# [WHAT THE TASK ASKS]
Filter by the string "objects": return the lines of the material that contain it.

--- START ---

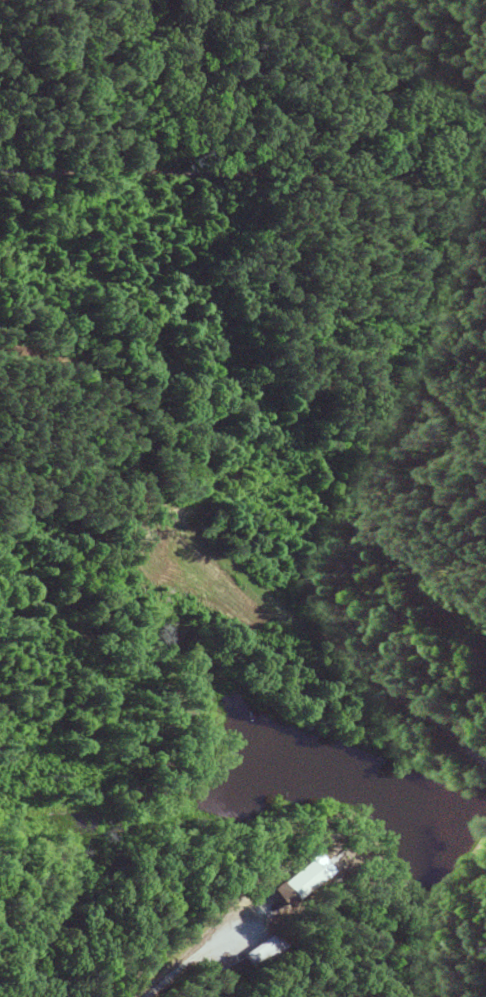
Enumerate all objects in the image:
building: (301, 879)
building: (265, 949)

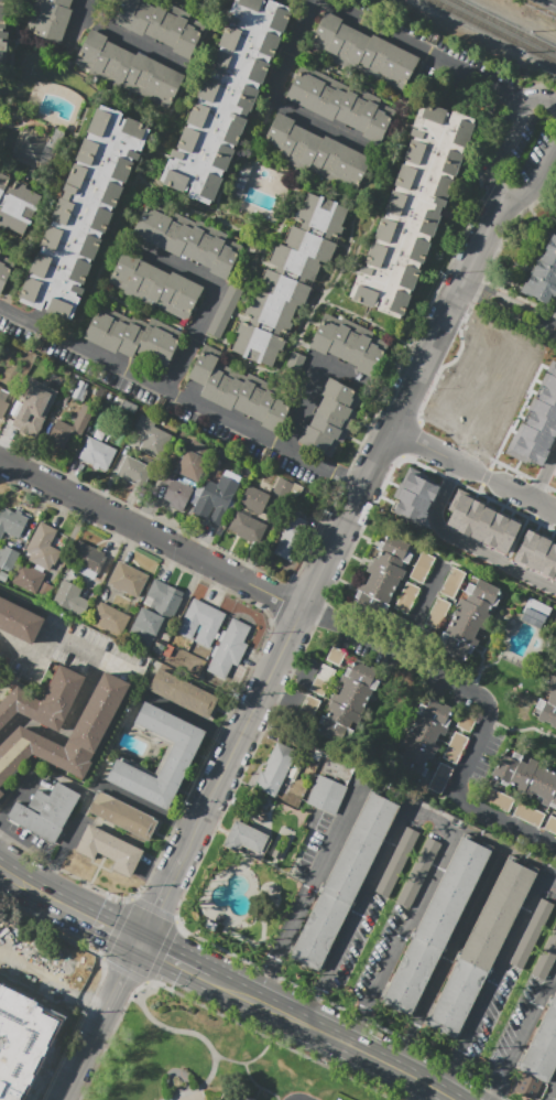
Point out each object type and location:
building: (49, 19)
railway: (504, 25)
building: (157, 26)
railway: (494, 30)
building: (3, 34)
road: (121, 34)
road: (423, 49)
building: (362, 51)
building: (128, 69)
building: (225, 98)
road: (540, 98)
road: (268, 99)
building: (340, 104)
road: (501, 148)
building: (39, 151)
building: (315, 153)
road: (535, 182)
building: (17, 203)
building: (412, 210)
building: (83, 211)
building: (188, 239)
building: (0, 252)
building: (5, 270)
building: (543, 273)
building: (288, 281)
building: (154, 285)
road: (211, 300)
road: (509, 305)
building: (224, 311)
road: (553, 319)
building: (130, 336)
building: (349, 344)
building: (293, 364)
building: (551, 368)
building: (549, 381)
road: (310, 386)
building: (237, 390)
building: (80, 391)
building: (546, 395)
road: (182, 397)
parking lot: (164, 400)
building: (3, 402)
building: (36, 404)
road: (403, 405)
building: (126, 408)
building: (543, 409)
building: (331, 417)
building: (539, 423)
building: (70, 428)
building: (534, 436)
building: (151, 437)
building: (525, 450)
building: (95, 452)
road: (474, 470)
road: (114, 471)
building: (133, 472)
building: (189, 473)
road: (544, 475)
building: (554, 475)
building: (555, 478)
building: (419, 482)
building: (285, 489)
building: (412, 497)
building: (214, 498)
building: (254, 499)
building: (458, 511)
building: (408, 512)
building: (470, 517)
building: (12, 523)
building: (482, 523)
building: (247, 526)
building: (494, 529)
road: (151, 534)
building: (506, 536)
building: (293, 537)
road: (69, 542)
road: (465, 542)
building: (43, 547)
building: (525, 547)
building: (395, 548)
building: (539, 553)
building: (7, 559)
building: (88, 559)
building: (550, 562)
building: (389, 564)
building: (421, 567)
building: (3, 576)
building: (382, 577)
building: (127, 579)
building: (31, 580)
building: (452, 583)
building: (376, 590)
building: (163, 598)
building: (407, 598)
building: (70, 599)
building: (370, 600)
building: (437, 612)
building: (535, 613)
building: (469, 615)
building: (192, 618)
building: (110, 619)
building: (19, 620)
building: (209, 626)
building: (144, 628)
road: (55, 634)
building: (234, 636)
building: (335, 656)
building: (222, 660)
building: (363, 674)
building: (322, 680)
building: (354, 688)
building: (183, 693)
building: (44, 700)
building: (348, 701)
building: (548, 704)
building: (310, 705)
road: (485, 706)
building: (343, 715)
road: (192, 717)
building: (465, 722)
building: (334, 730)
road: (66, 732)
building: (87, 734)
road: (242, 734)
building: (420, 740)
building: (455, 747)
building: (183, 750)
building: (275, 770)
building: (527, 775)
building: (440, 778)
road: (93, 788)
building: (1, 793)
road: (17, 794)
building: (326, 795)
building: (496, 799)
building: (46, 812)
building: (528, 814)
building: (122, 815)
road: (429, 816)
building: (551, 825)
road: (9, 829)
road: (336, 836)
building: (247, 840)
building: (108, 849)
building: (396, 861)
building: (418, 872)
road: (153, 874)
road: (11, 876)
road: (551, 878)
building: (343, 881)
road: (47, 895)
road: (161, 899)
road: (362, 900)
road: (407, 923)
road: (106, 924)
building: (437, 925)
building: (531, 934)
traffic signals: (140, 941)
road: (283, 944)
road: (452, 946)
building: (481, 948)
building: (546, 957)
road: (177, 959)
road: (498, 970)
road: (123, 977)
road: (52, 985)
road: (235, 988)
road: (312, 1010)
road: (281, 1012)
road: (355, 1031)
road: (183, 1032)
road: (526, 1033)
building: (24, 1042)
road: (398, 1053)
road: (261, 1055)
road: (84, 1056)
building: (539, 1056)
park: (199, 1057)
road: (380, 1060)
road: (443, 1077)
road: (260, 1087)
road: (552, 1092)
road: (429, 1093)
road: (494, 1096)
building: (245, 1098)
parking lot: (338, 1098)
road: (298, 1099)

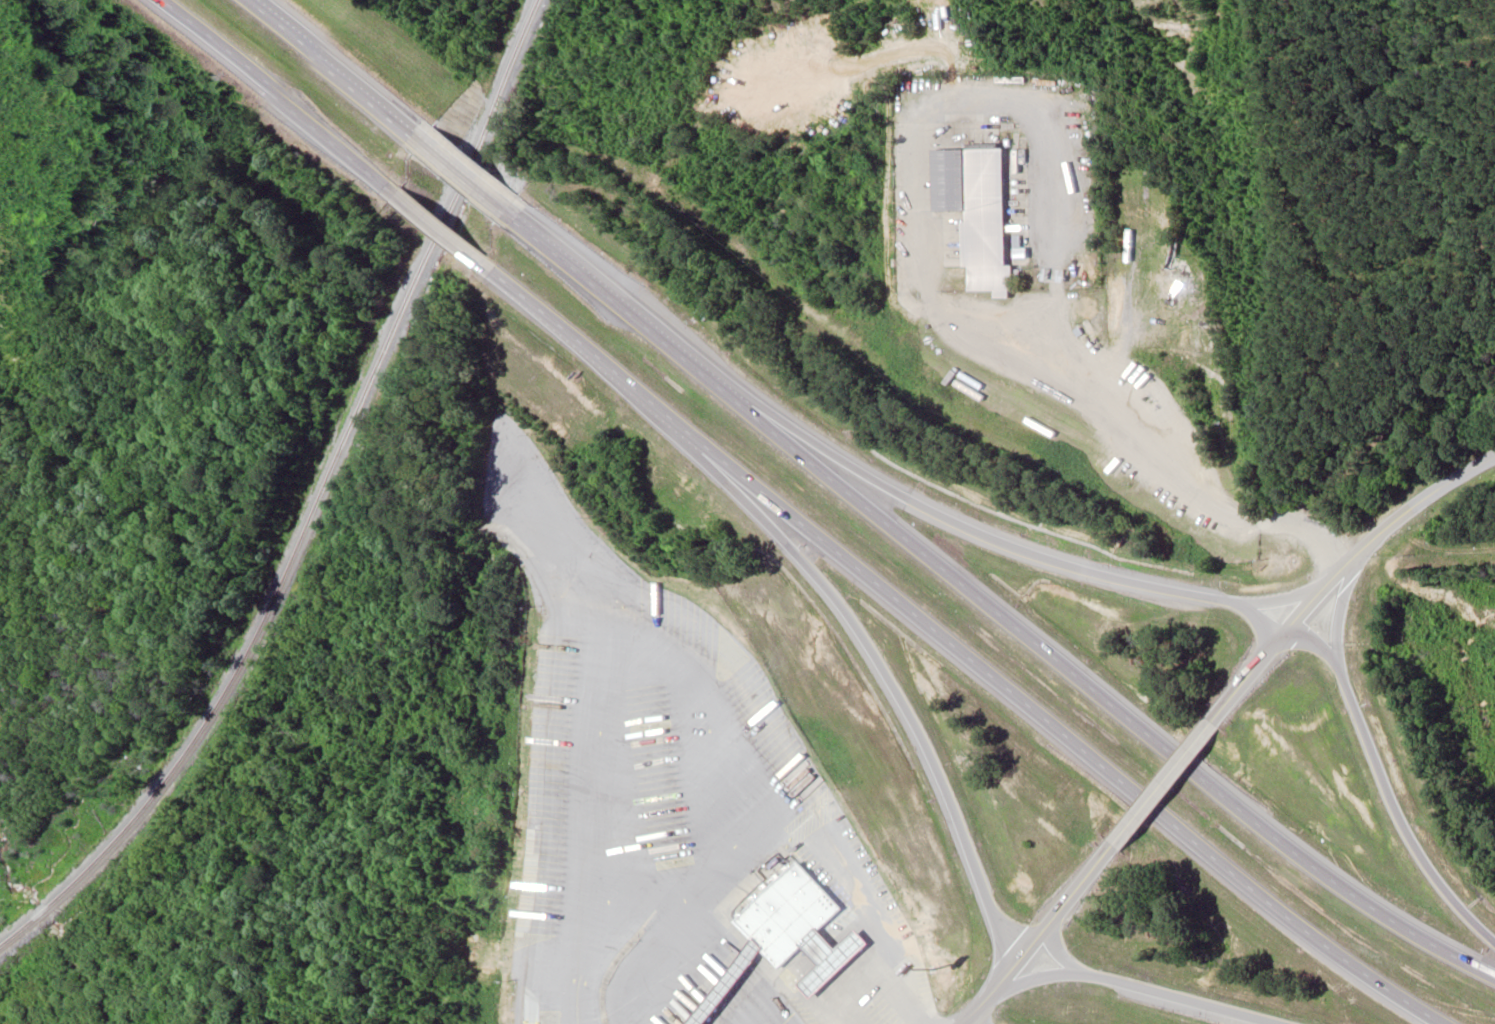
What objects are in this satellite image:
road: (337, 69)
road: (278, 96)
road: (464, 172)
building: (976, 213)
road: (440, 227)
railway: (315, 503)
road: (1376, 533)
road: (1001, 543)
road: (990, 607)
road: (1256, 616)
road: (1314, 643)
road: (958, 650)
road: (1245, 680)
road: (896, 695)
road: (1188, 752)
road: (1371, 756)
road: (1138, 813)
road: (1072, 903)
building: (786, 914)
road: (997, 993)
road: (1149, 993)

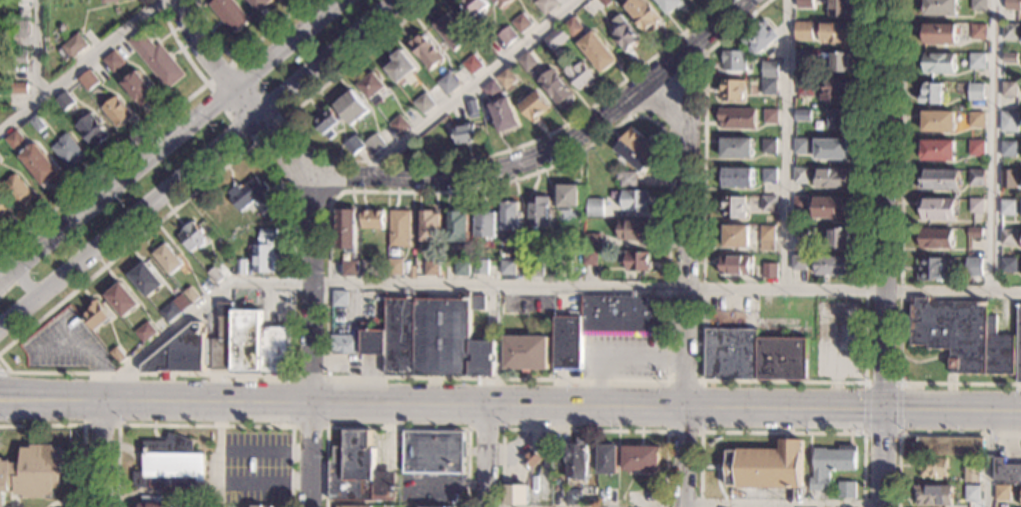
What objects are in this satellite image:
building: (111, 1)
building: (804, 1)
building: (605, 2)
building: (259, 3)
building: (500, 3)
building: (545, 5)
building: (669, 5)
building: (978, 5)
building: (1012, 5)
building: (474, 8)
building: (839, 8)
building: (941, 8)
building: (229, 14)
building: (642, 14)
building: (6, 23)
building: (520, 23)
building: (802, 26)
building: (572, 27)
building: (61, 28)
building: (20, 29)
building: (978, 31)
building: (1010, 31)
building: (450, 32)
building: (836, 32)
building: (622, 33)
building: (939, 34)
building: (506, 36)
building: (556, 38)
building: (758, 40)
road: (693, 43)
building: (72, 47)
road: (200, 47)
road: (37, 51)
building: (597, 52)
building: (425, 53)
road: (241, 55)
building: (19, 58)
road: (323, 58)
building: (803, 58)
building: (1010, 58)
building: (157, 60)
building: (113, 61)
building: (526, 61)
building: (733, 61)
building: (826, 61)
building: (977, 61)
building: (839, 62)
building: (471, 64)
building: (939, 64)
road: (80, 66)
building: (399, 67)
building: (769, 69)
building: (581, 75)
building: (505, 78)
building: (88, 80)
building: (447, 83)
road: (467, 86)
building: (768, 86)
building: (18, 88)
building: (139, 88)
building: (372, 88)
building: (556, 88)
building: (805, 88)
building: (731, 89)
building: (491, 90)
building: (1009, 90)
building: (837, 91)
building: (976, 91)
building: (931, 94)
building: (64, 101)
building: (423, 104)
road: (621, 105)
building: (533, 106)
building: (351, 108)
building: (472, 109)
building: (116, 112)
building: (803, 114)
building: (503, 115)
building: (770, 116)
building: (737, 118)
building: (839, 119)
building: (977, 120)
road: (278, 121)
building: (937, 121)
building: (1009, 122)
building: (326, 123)
building: (37, 124)
building: (398, 124)
building: (92, 130)
road: (177, 134)
building: (465, 134)
road: (139, 138)
building: (14, 140)
building: (375, 144)
road: (786, 144)
building: (354, 145)
road: (995, 145)
building: (768, 146)
building: (801, 146)
building: (736, 148)
building: (831, 149)
building: (976, 149)
building: (1008, 149)
building: (68, 150)
building: (635, 150)
building: (938, 151)
road: (423, 163)
building: (39, 164)
road: (496, 167)
building: (768, 175)
building: (800, 175)
building: (976, 177)
building: (737, 178)
building: (831, 178)
building: (1007, 178)
building: (626, 179)
building: (938, 180)
road: (332, 183)
road: (171, 184)
building: (18, 191)
building: (567, 196)
building: (253, 198)
building: (634, 200)
building: (769, 203)
building: (800, 203)
building: (976, 206)
building: (830, 207)
building: (1008, 207)
building: (594, 208)
building: (732, 208)
building: (936, 209)
building: (4, 211)
building: (539, 212)
building: (510, 216)
building: (372, 219)
building: (485, 224)
building: (430, 226)
building: (458, 226)
building: (345, 228)
building: (400, 229)
building: (633, 229)
building: (800, 231)
building: (974, 232)
building: (193, 236)
road: (293, 237)
building: (736, 237)
building: (767, 238)
building: (838, 238)
building: (935, 238)
building: (1008, 238)
building: (591, 240)
building: (437, 251)
building: (265, 253)
road: (887, 253)
road: (900, 253)
building: (591, 258)
building: (167, 259)
building: (636, 260)
building: (798, 262)
building: (1008, 265)
building: (736, 266)
building: (832, 266)
building: (973, 266)
building: (240, 267)
building: (367, 267)
building: (396, 267)
building: (480, 267)
building: (508, 267)
building: (564, 268)
building: (351, 269)
building: (432, 269)
building: (462, 269)
building: (536, 269)
building: (769, 270)
building: (932, 270)
road: (7, 271)
building: (218, 273)
road: (64, 274)
road: (7, 277)
building: (146, 280)
road: (684, 280)
building: (817, 281)
road: (26, 283)
road: (542, 284)
road: (309, 286)
building: (192, 295)
building: (340, 299)
building: (122, 300)
building: (183, 303)
building: (478, 303)
building: (502, 309)
road: (19, 311)
building: (169, 312)
building: (96, 316)
building: (604, 323)
building: (145, 332)
building: (962, 336)
building: (429, 340)
parking lot: (836, 340)
parking lot: (66, 343)
building: (344, 345)
building: (1019, 346)
building: (226, 347)
road: (90, 348)
building: (526, 353)
building: (117, 355)
road: (616, 356)
building: (753, 357)
road: (836, 358)
road: (89, 361)
road: (3, 373)
road: (851, 377)
road: (394, 378)
road: (769, 384)
road: (154, 399)
road: (665, 405)
traffic signals: (886, 410)
road: (84, 416)
road: (83, 425)
road: (203, 426)
road: (218, 426)
road: (325, 428)
road: (395, 428)
road: (484, 429)
road: (582, 430)
road: (699, 432)
road: (781, 433)
road: (897, 434)
road: (923, 434)
building: (949, 446)
road: (103, 452)
building: (434, 452)
road: (309, 453)
road: (485, 455)
building: (532, 459)
building: (640, 459)
road: (989, 459)
building: (577, 460)
building: (607, 460)
building: (831, 465)
building: (173, 466)
building: (764, 466)
building: (933, 466)
road: (710, 468)
road: (218, 469)
parking lot: (257, 470)
building: (972, 470)
building: (1007, 471)
building: (359, 472)
building: (33, 473)
road: (141, 476)
building: (139, 480)
road: (718, 487)
building: (847, 490)
building: (972, 493)
building: (1002, 493)
building: (516, 495)
building: (933, 495)
building: (574, 496)
building: (607, 497)
road: (12, 500)
road: (14, 504)
road: (65, 504)
road: (772, 504)
building: (153, 505)
building: (259, 506)
building: (357, 506)
building: (435, 506)

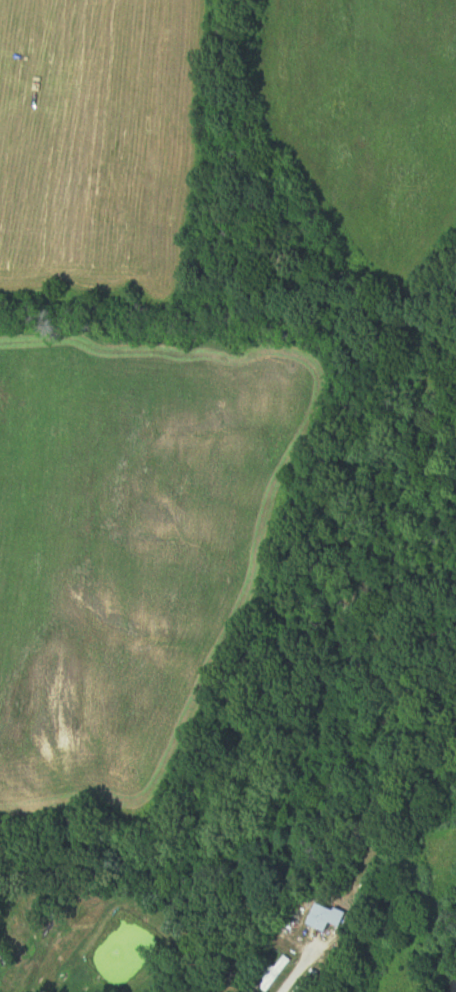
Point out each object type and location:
building: (330, 917)
road: (301, 965)

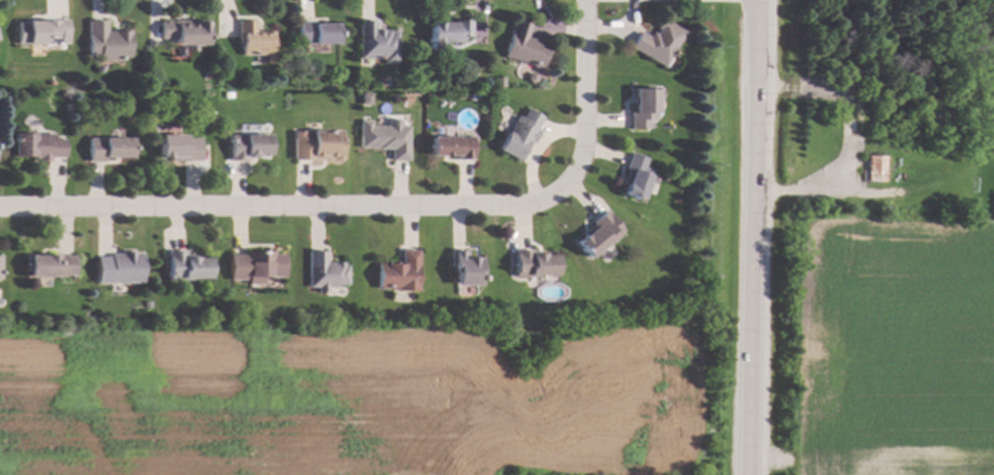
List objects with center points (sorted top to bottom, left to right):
building: (37, 30)
building: (183, 32)
building: (315, 32)
building: (447, 32)
building: (252, 39)
building: (106, 41)
building: (376, 42)
building: (658, 42)
building: (524, 45)
building: (531, 77)
building: (498, 81)
building: (68, 107)
building: (643, 107)
park: (883, 109)
building: (519, 133)
building: (389, 138)
building: (316, 144)
building: (38, 145)
building: (247, 146)
building: (451, 146)
building: (178, 147)
building: (107, 148)
road: (848, 151)
building: (873, 167)
building: (635, 176)
road: (381, 207)
building: (599, 233)
road: (756, 237)
building: (48, 264)
building: (533, 264)
building: (255, 265)
building: (186, 266)
building: (119, 267)
building: (464, 267)
building: (324, 271)
building: (399, 272)
building: (147, 303)
crop: (897, 347)
crop: (351, 402)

--- END ---

# [EXERCISE ANSWER]
Enumerate all objects in the image:
What objects are in this satellite image:
What objects are in this satellite image:
List objects with center points (sorted top to bottom, left to right):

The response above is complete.